[Supplied data]:
+===+

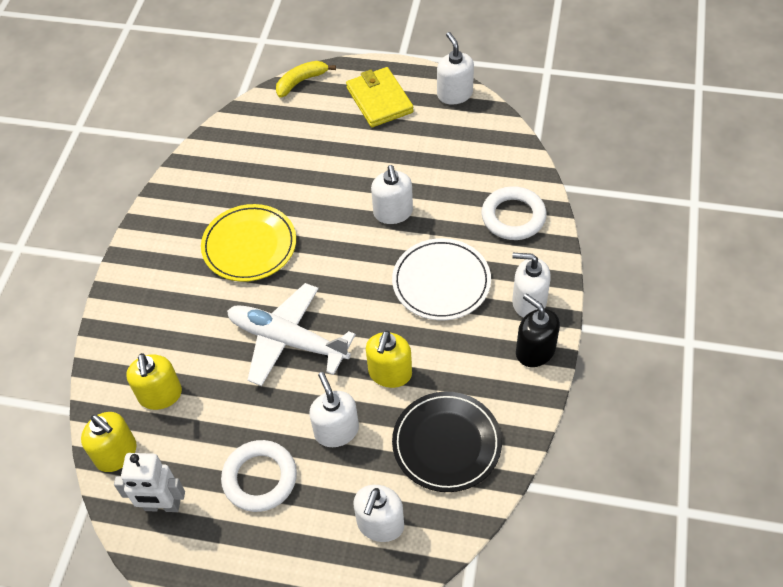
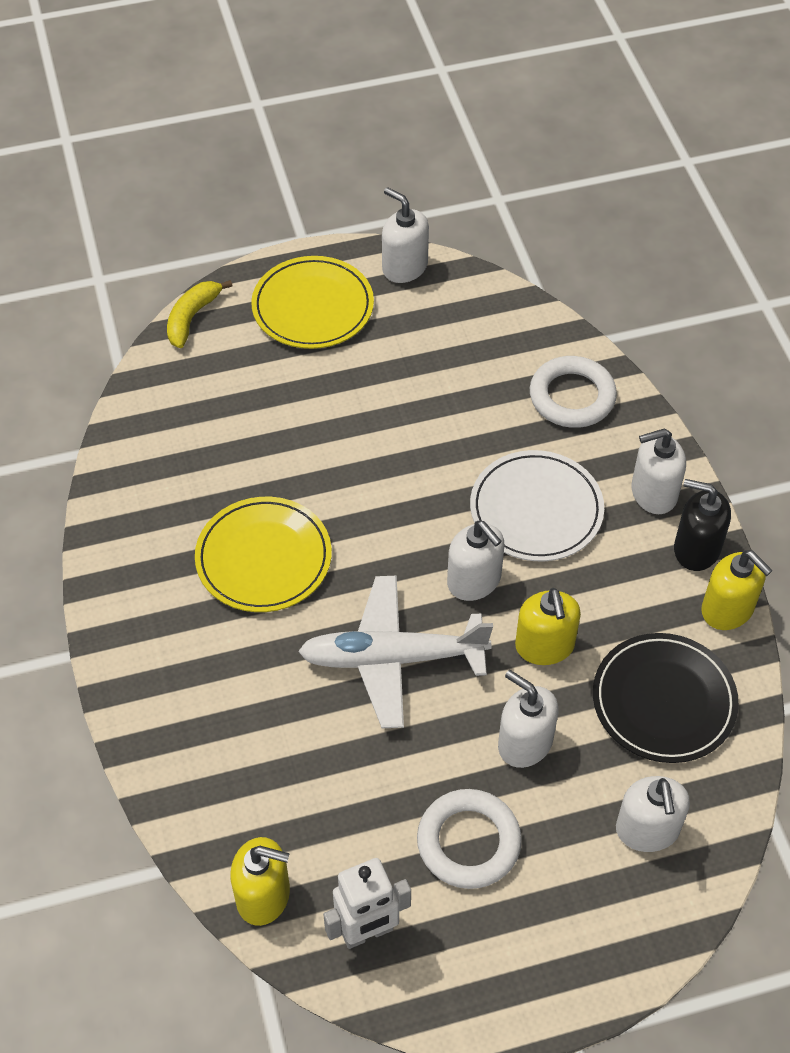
camera: 30 degrees left, 0 degrees up
(160, 395) = (272, 796): yellow soap dispenser -> yellow soap dispenser (727, 609)
(379, 100) = (313, 307): yellow wallet -> yellow plate
(393, 212) = (422, 446): white soap dispenser -> white soap dispenser (474, 581)

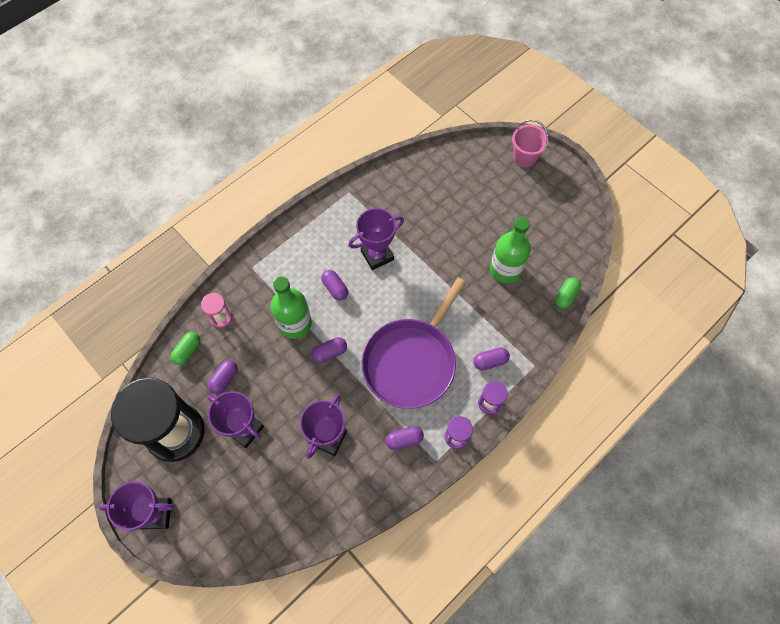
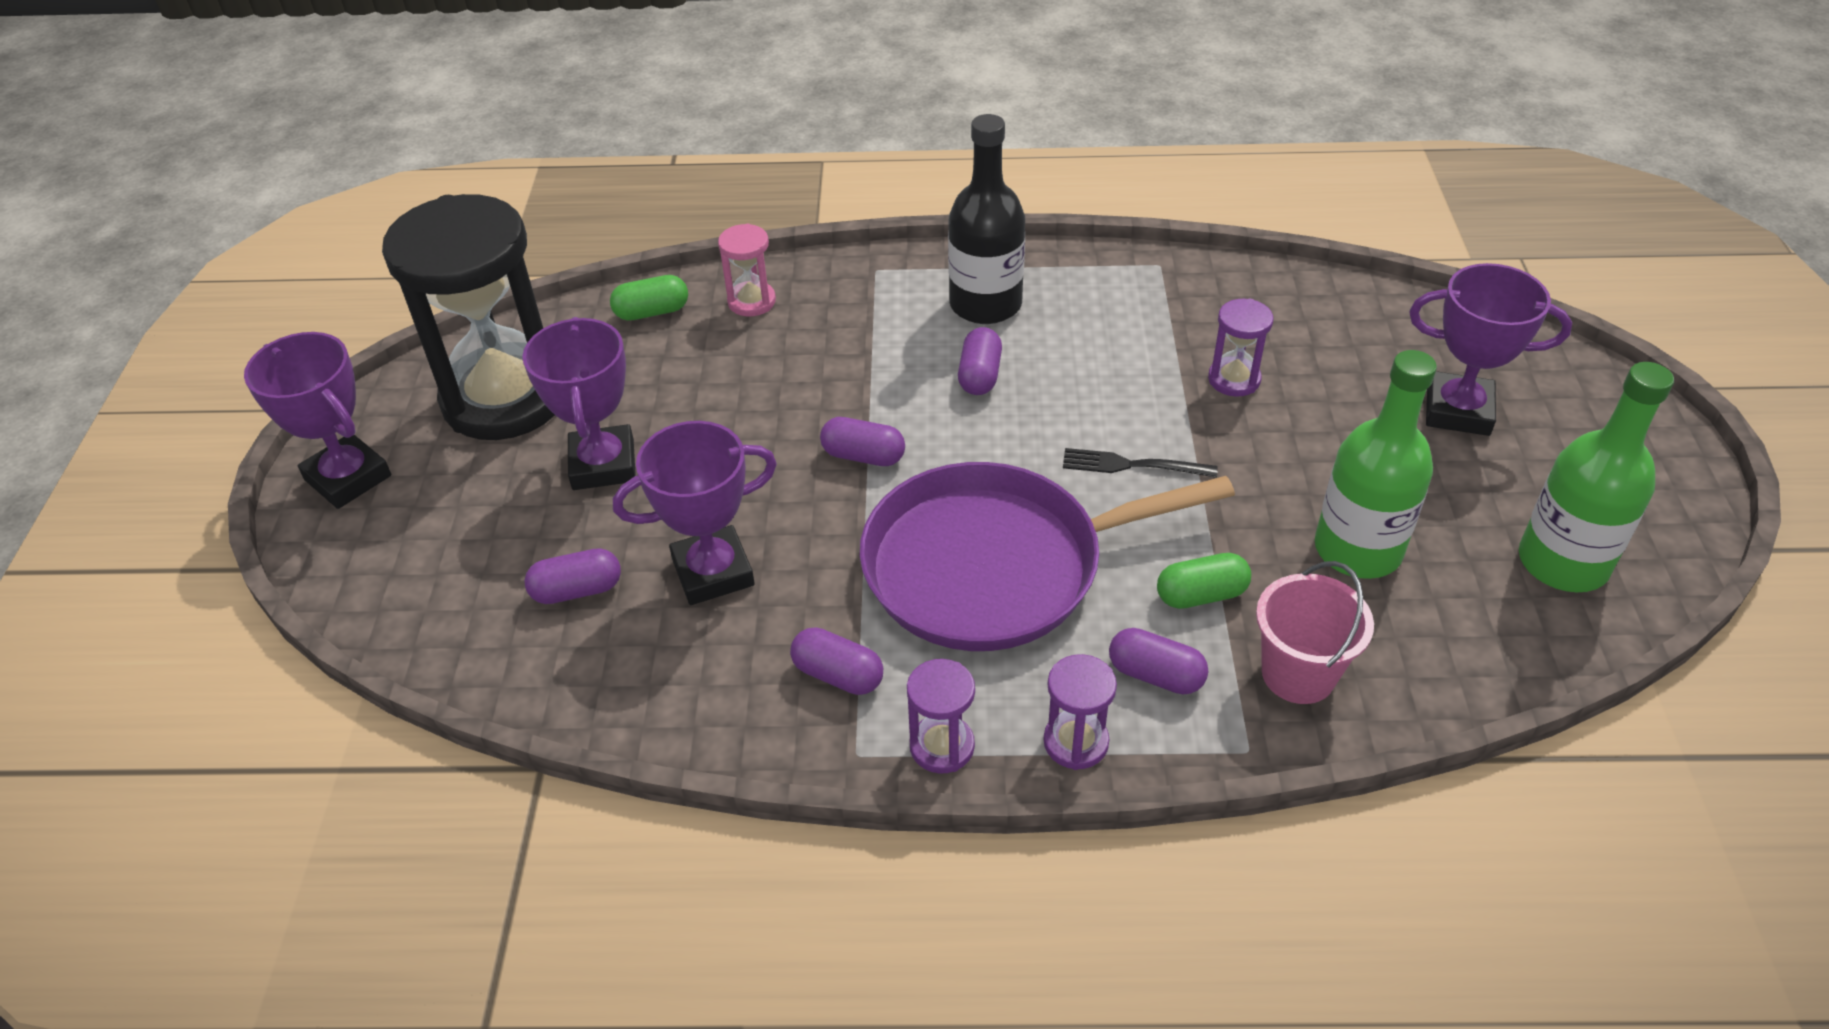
camera: 45 degrees right, 20 degrees down
(224, 379) = (658, 380): purple capsule -> purple capsule (577, 590)
(295, 324) = (854, 380): green bottle -> green bottle (1562, 562)
(307, 255) = (985, 304): none -> black bottle
(377, 255) = (1110, 375): purple trophy -> purple trophy (1458, 411)
(416, 227) = (1234, 379): none -> purple hourglass
(416, 288) = (1131, 465): none -> black fork
(524, 157) = (1598, 402): pink bucket -> pink bucket (1298, 674)
(565, 296) = (1459, 681): green capsule -> green capsule (1201, 595)

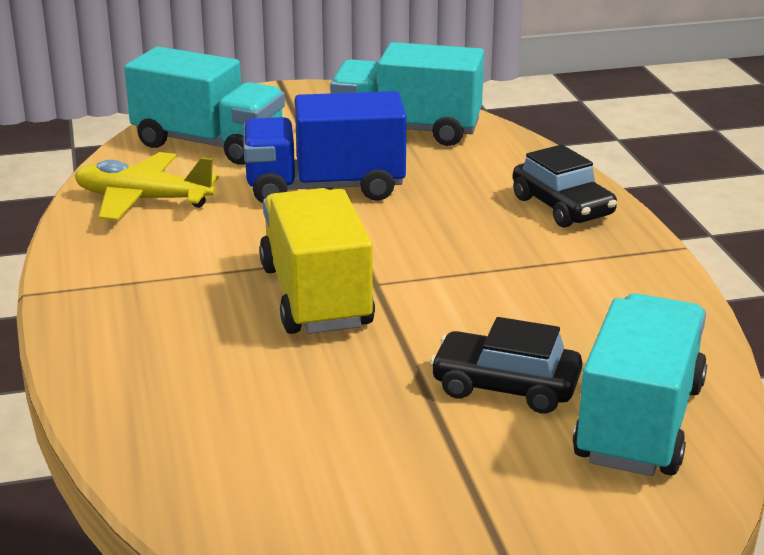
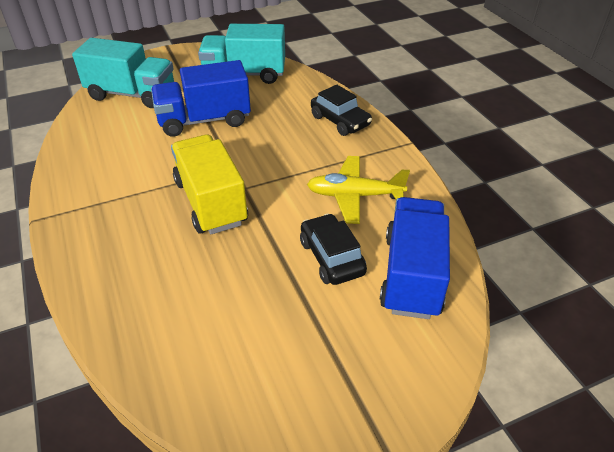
camera: 10 degrees left, 15 degrees up
(143, 200) = (98, 140): yellow plane -> yellow plane (354, 196)
(505, 387) = (331, 257): black car -> black car turned 60 degrees clockwise
(639, 423) = (411, 275): turquoise truck -> blue truck

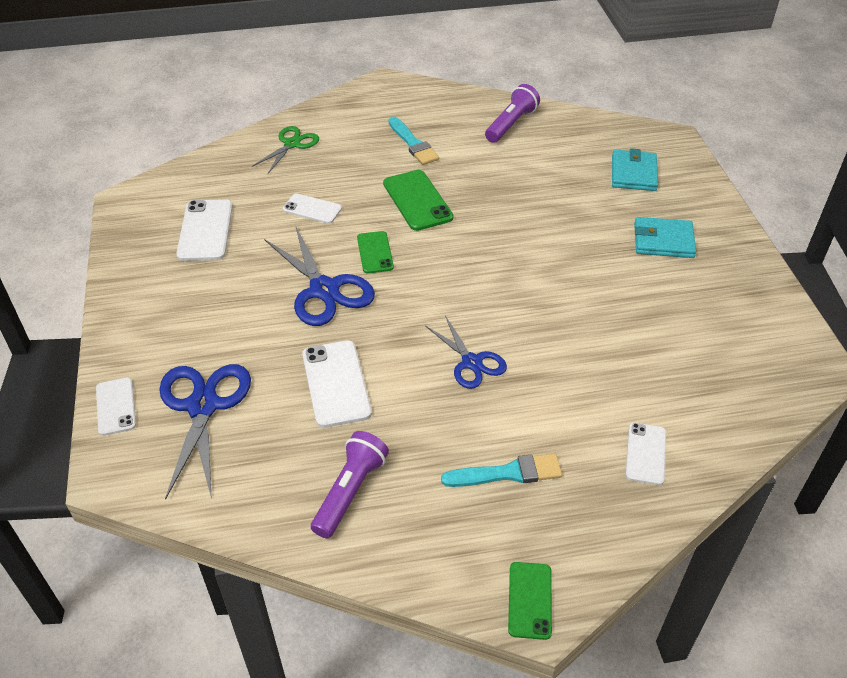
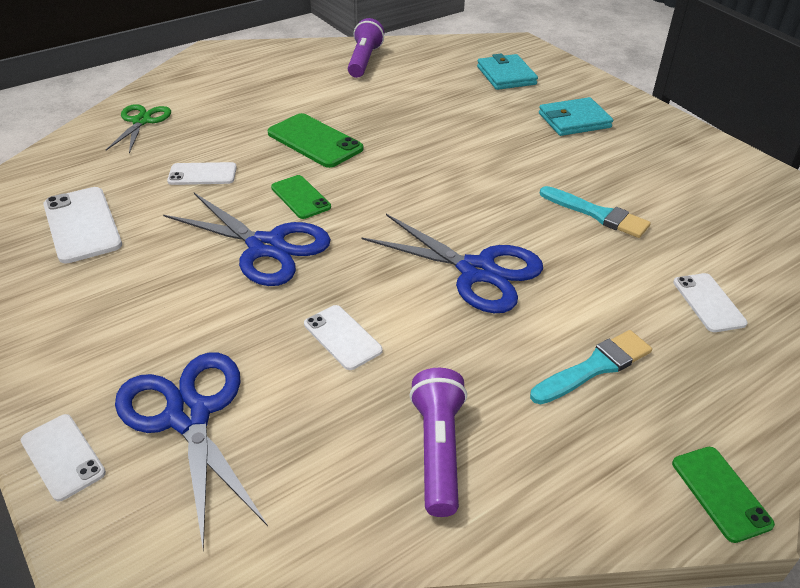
camera: 25 degrees left, 5 degrees down
(336, 383) = (342, 337): white phone -> white phone, size x0.64
(413, 143) = (276, 95): turquoise brush -> turquoise brush (597, 214)
(471, 362) = (477, 271): blue scissors -> blue scissors, size x1.60

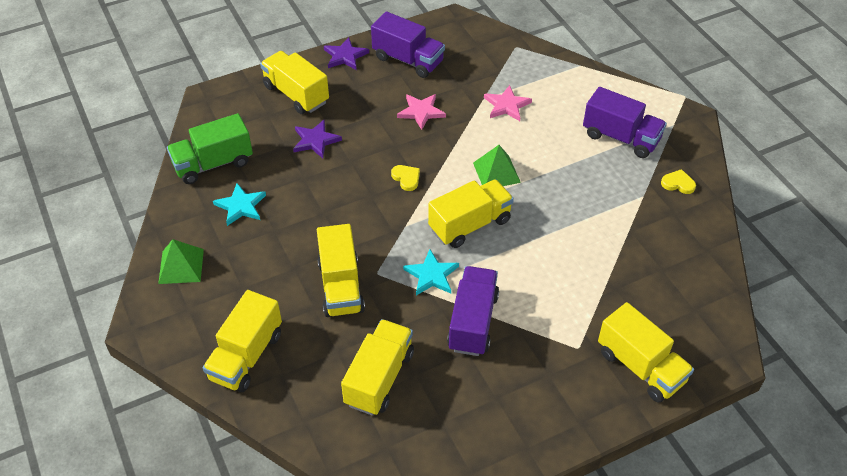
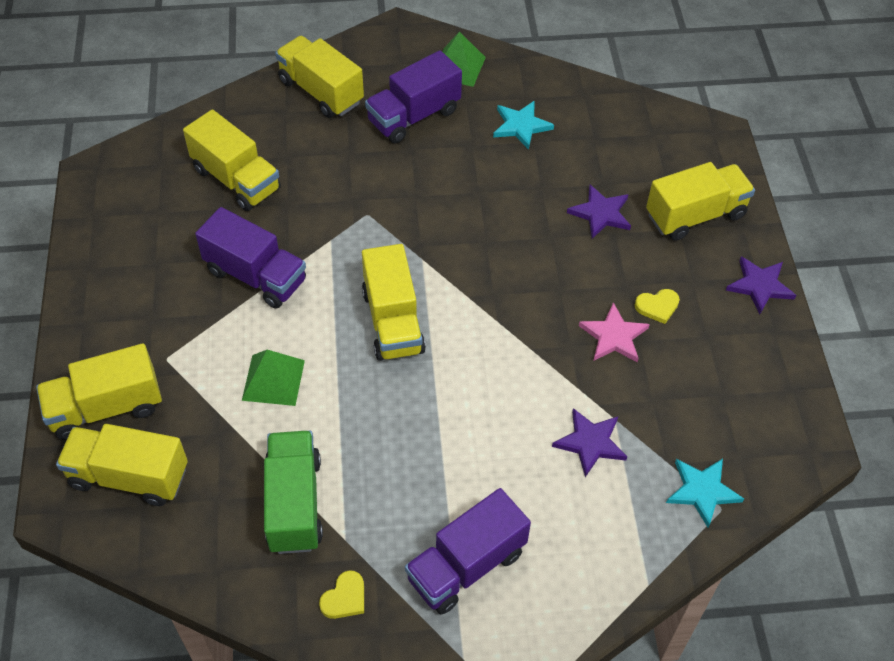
camera: 110 degrees right, 5 degrees up
(213, 164) = (598, 116): green truck -> green truck (294, 503)
(341, 286) = (365, 180): yellow truck -> yellow truck (129, 476)
(406, 178) = (498, 283): yellow heart -> yellow heart (657, 306)
(408, 60) = (729, 355): purple truck -> purple truck (414, 116)
(431, 275) = (338, 260): turquoise star -> turquoise star (702, 491)
(496, 172) = (466, 381): green pyramid -> green pyramid (273, 380)
(506, 105) = (590, 443): pink star -> purple star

+===+

[Problem to solve]: Write out each line of the data exactly; the images should be left out.

[Answer box]:
camera: 30 degrees left, 0 degrees up
(160, 395) = (272, 796): yellow soap dispenser -> yellow soap dispenser (727, 609)
(379, 100) = (313, 307): yellow wallet -> yellow plate
(393, 212) = (422, 446): white soap dispenser -> white soap dispenser (474, 581)

camera: 45 degrees right, 20 degrees down
(224, 379) = (658, 380): purple capsule -> purple capsule (577, 590)
(295, 324) = (854, 380): green bottle -> green bottle (1562, 562)
(307, 255) = (985, 304): none -> black bottle
(377, 255) = (1110, 375): purple trophy -> purple trophy (1458, 411)
(416, 227) = (1234, 379): none -> purple hourglass
(416, 288) = (1131, 465): none -> black fork
(524, 157) = (1598, 402): pink bucket -> pink bucket (1298, 674)
(565, 296) = (1459, 681): green capsule -> green capsule (1201, 595)

camera: 10 degrees left, 15 degrees up
(143, 200) = (98, 140): yellow plane -> yellow plane (354, 196)
(505, 387) = (331, 257): black car -> black car turned 60 degrees clockwise
(639, 423) = (411, 275): turquoise truck -> blue truck

camera: 25 degrees left, 5 degrees down
(336, 383) = (342, 337): white phone -> white phone, size x0.64
(413, 143) = (276, 95): turquoise brush -> turquoise brush (597, 214)
(471, 362) = (477, 271): blue scissors -> blue scissors, size x1.60

camera: 110 degrees right, 5 degrees up
(213, 164) = (598, 116): green truck -> green truck (294, 503)
(341, 286) = (365, 180): yellow truck -> yellow truck (129, 476)
(406, 178) = (498, 283): yellow heart -> yellow heart (657, 306)
(408, 60) = (729, 355): purple truck -> purple truck (414, 116)
(431, 275) = (338, 260): turquoise star -> turquoise star (702, 491)
(496, 172) = (466, 381): green pyramid -> green pyramid (273, 380)
(506, 105) = (590, 443): pink star -> purple star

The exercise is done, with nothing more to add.